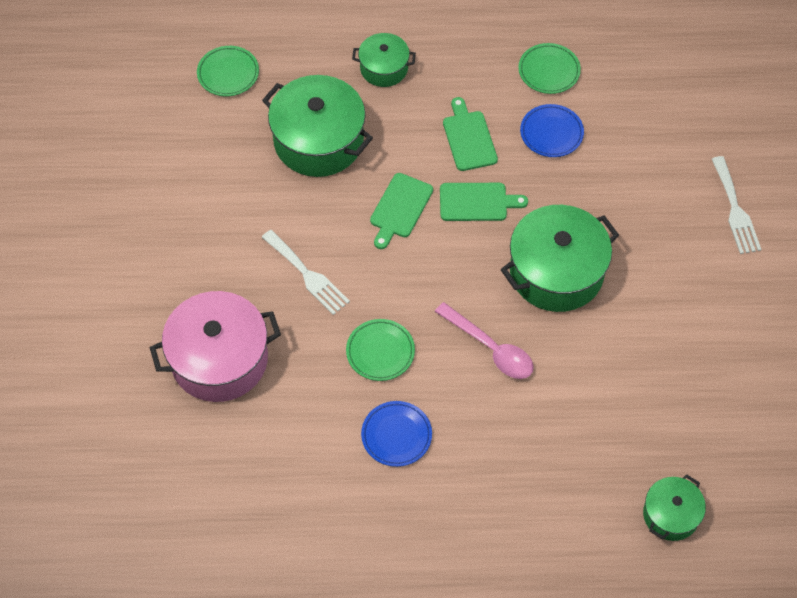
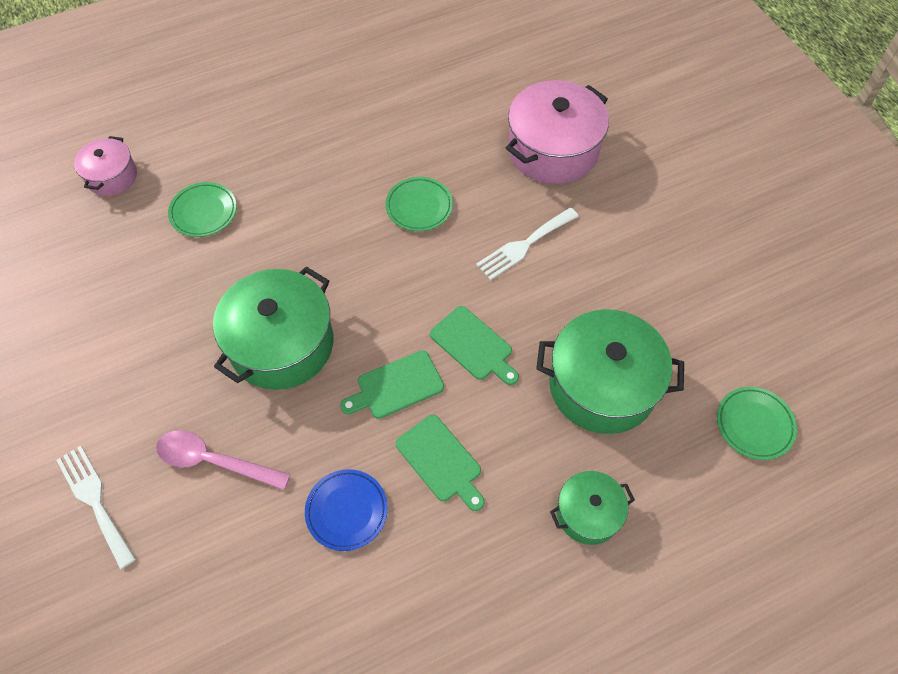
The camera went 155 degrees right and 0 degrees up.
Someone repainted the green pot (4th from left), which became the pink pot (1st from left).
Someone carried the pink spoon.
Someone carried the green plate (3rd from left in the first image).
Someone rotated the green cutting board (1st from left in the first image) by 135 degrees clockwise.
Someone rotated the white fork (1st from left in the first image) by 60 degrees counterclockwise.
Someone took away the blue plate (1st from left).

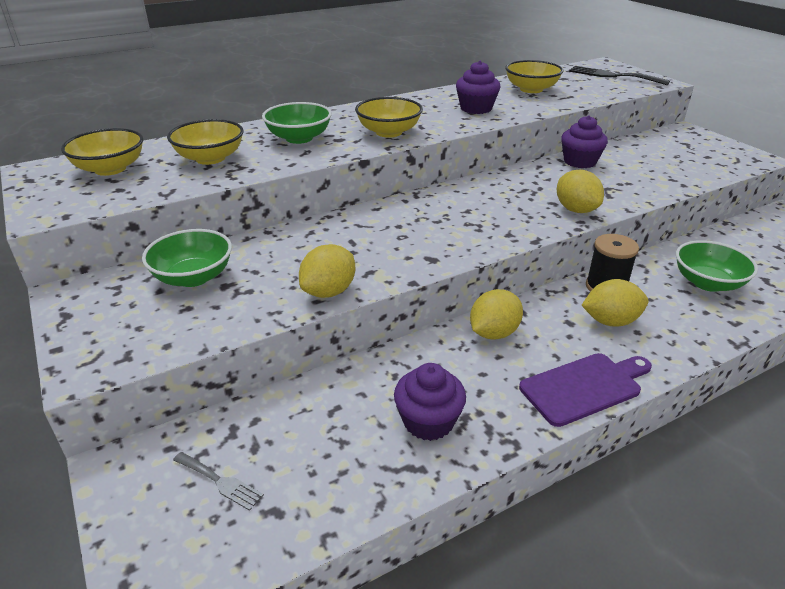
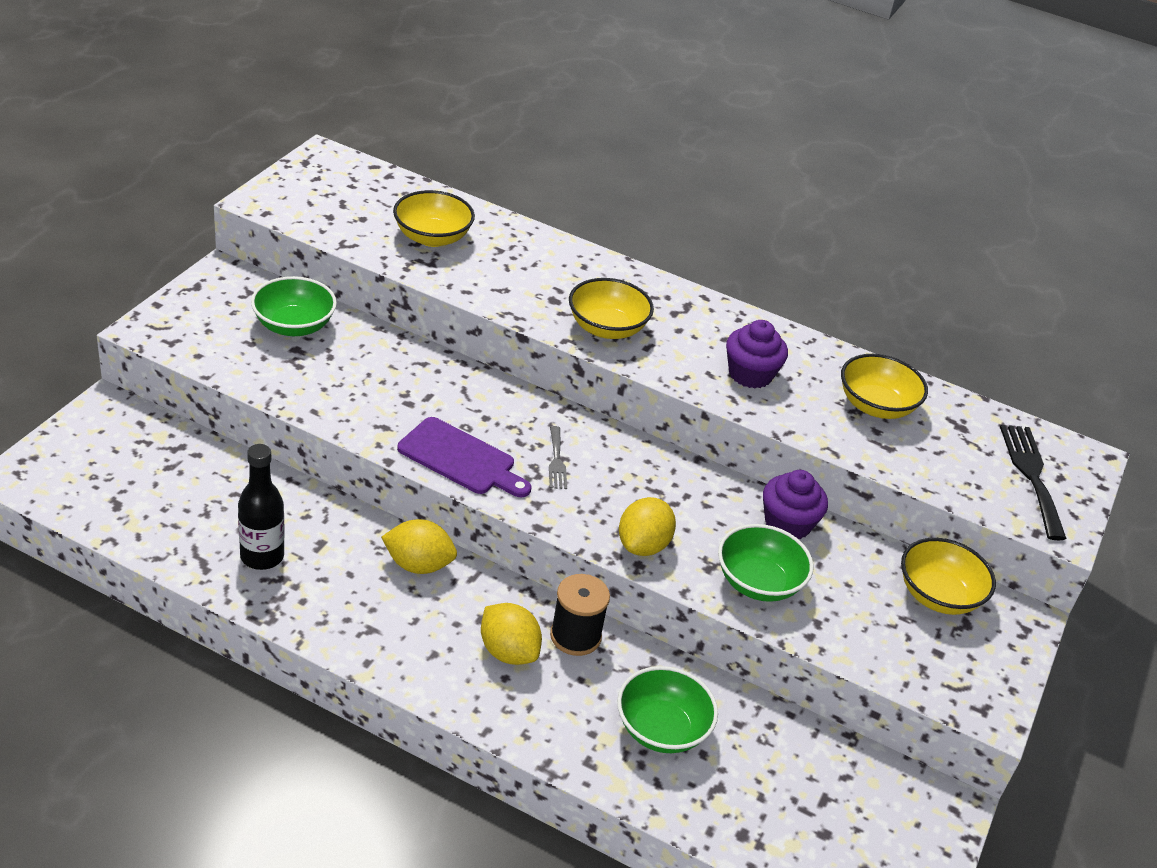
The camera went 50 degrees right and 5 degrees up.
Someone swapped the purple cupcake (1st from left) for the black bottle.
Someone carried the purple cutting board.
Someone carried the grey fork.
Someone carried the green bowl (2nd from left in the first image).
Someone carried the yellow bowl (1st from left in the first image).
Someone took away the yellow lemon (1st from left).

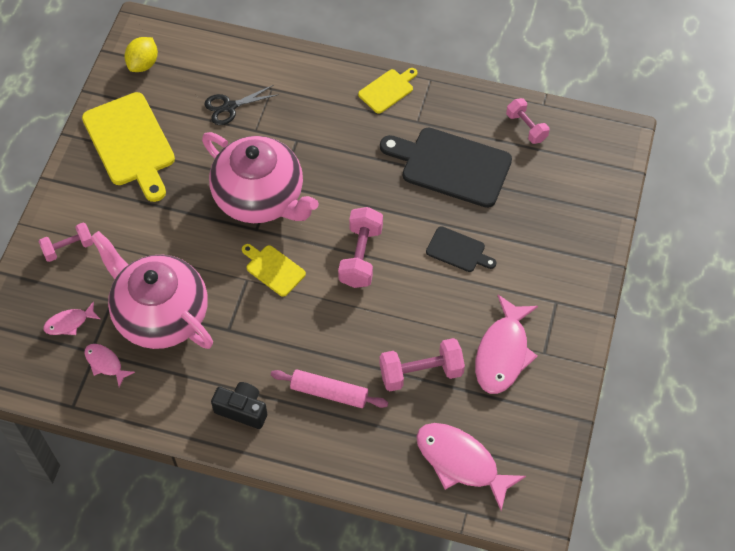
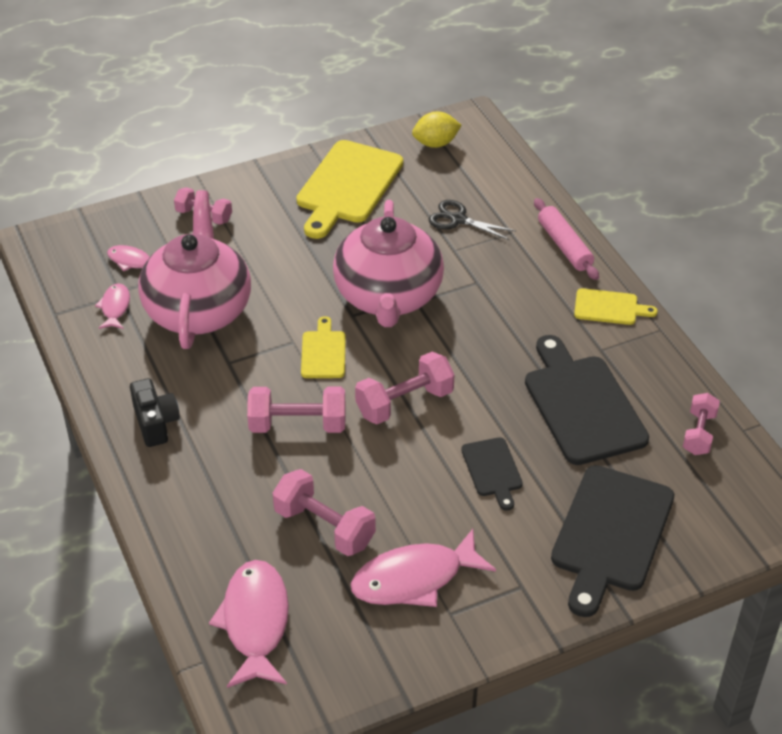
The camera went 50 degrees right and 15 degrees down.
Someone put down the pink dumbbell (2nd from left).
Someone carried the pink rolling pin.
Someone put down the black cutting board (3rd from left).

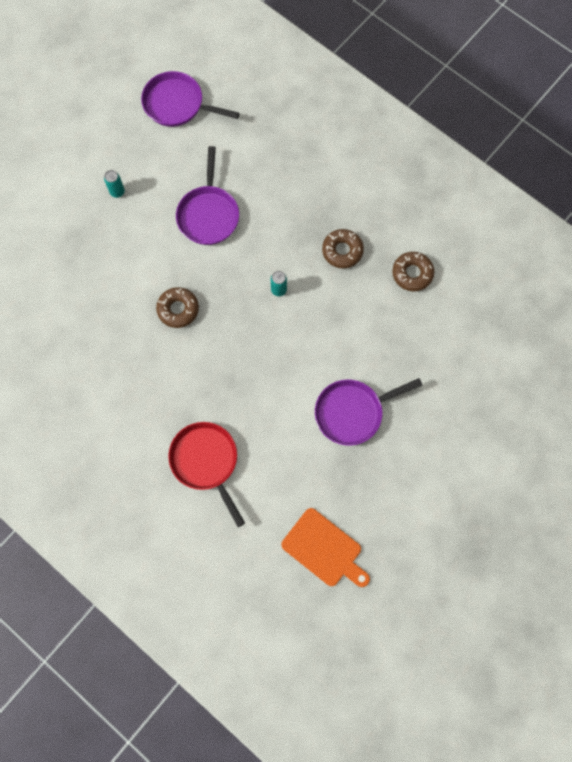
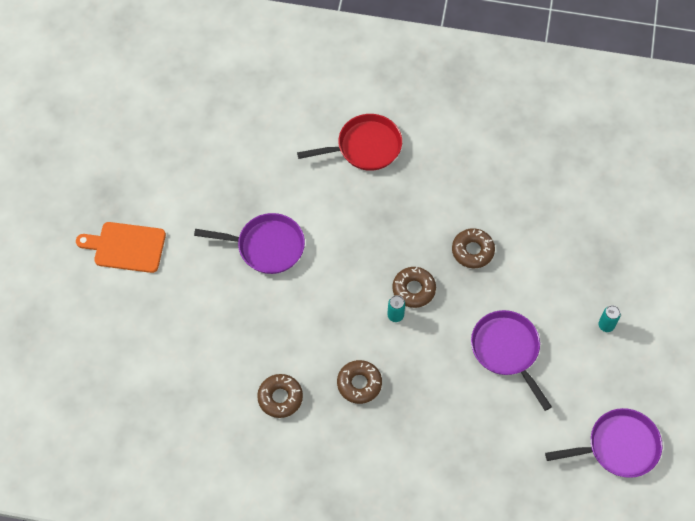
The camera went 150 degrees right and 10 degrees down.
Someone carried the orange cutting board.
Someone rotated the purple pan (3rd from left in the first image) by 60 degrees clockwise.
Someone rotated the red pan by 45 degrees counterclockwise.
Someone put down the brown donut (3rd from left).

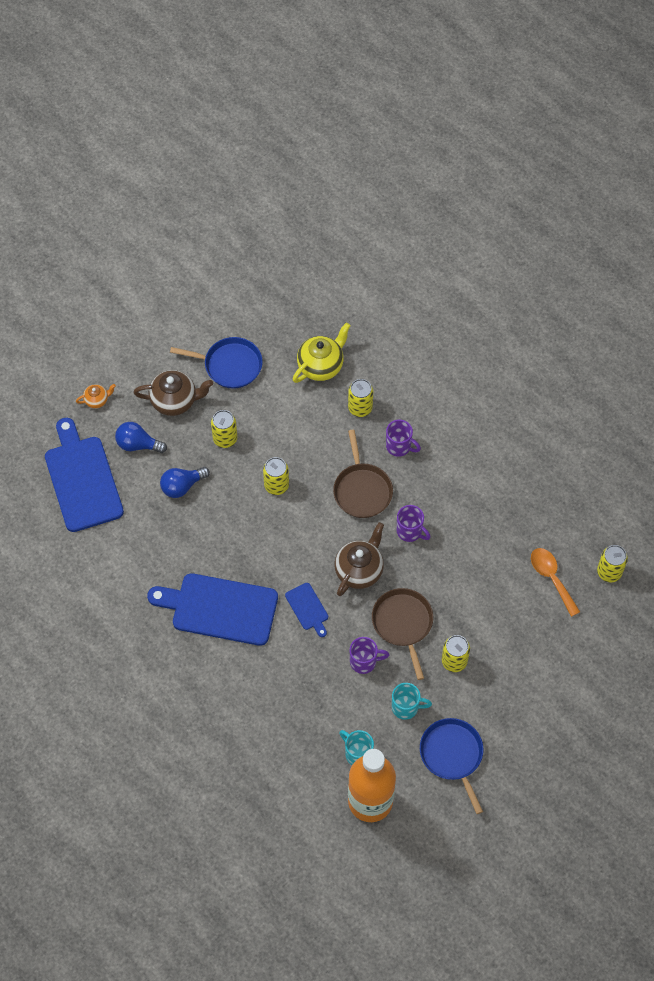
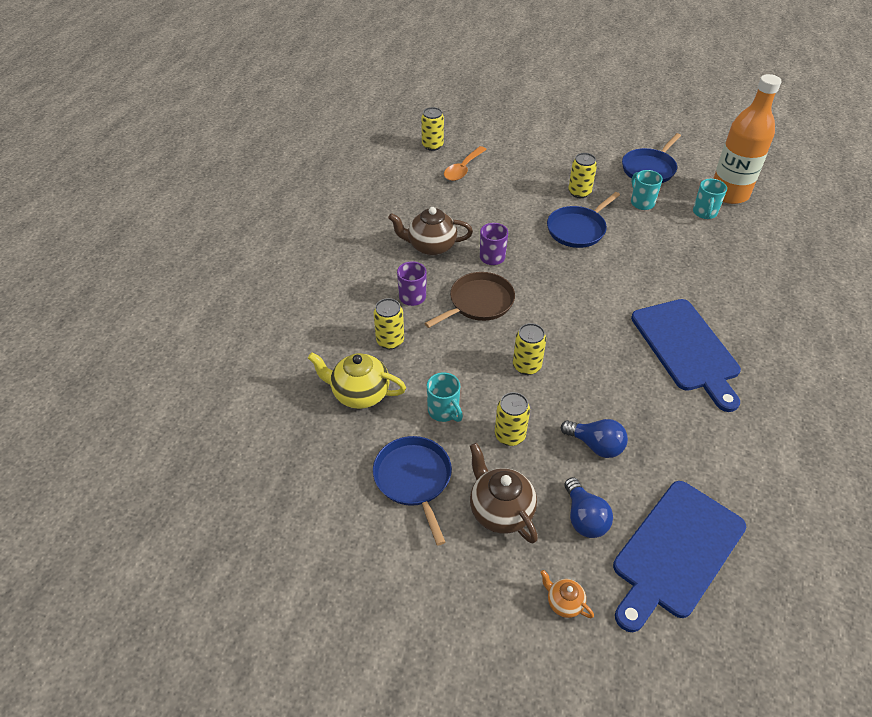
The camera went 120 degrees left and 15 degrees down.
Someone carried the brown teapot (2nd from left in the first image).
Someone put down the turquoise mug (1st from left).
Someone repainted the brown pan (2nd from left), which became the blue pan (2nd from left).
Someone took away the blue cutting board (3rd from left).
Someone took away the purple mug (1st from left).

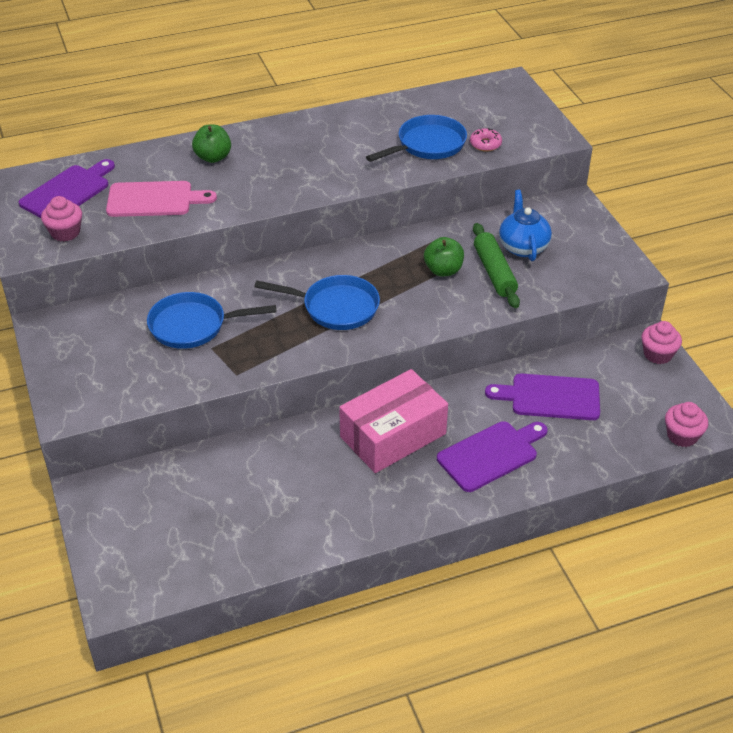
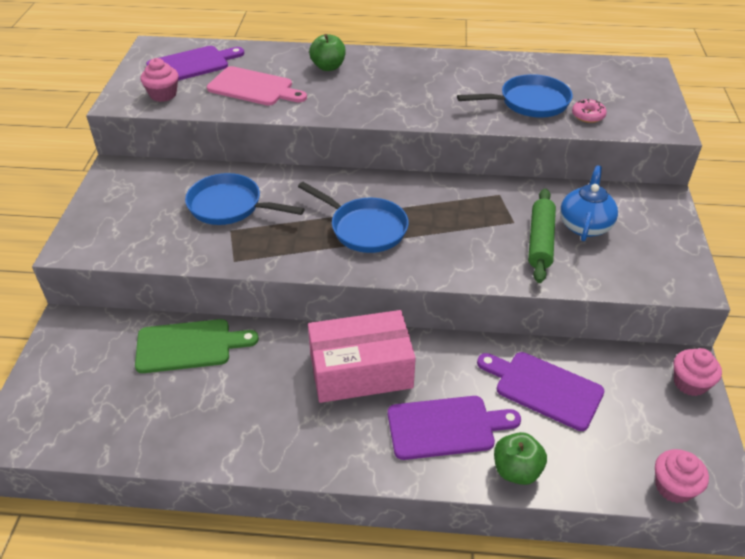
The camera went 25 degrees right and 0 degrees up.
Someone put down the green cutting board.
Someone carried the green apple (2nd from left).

WORK INSTRUCTION >> Starting with the line above that holds "Someone rotated the green" and stopping with the line that holds "Someone rotated the white", reproduce each line exactly, omitting all other lines.

SOLUTION TO THIS TASK >>
Someone rotated the green cutting board (1st from left in the first image) by 135 degrees clockwise.
Someone rotated the white fork (1st from left in the first image) by 60 degrees counterclockwise.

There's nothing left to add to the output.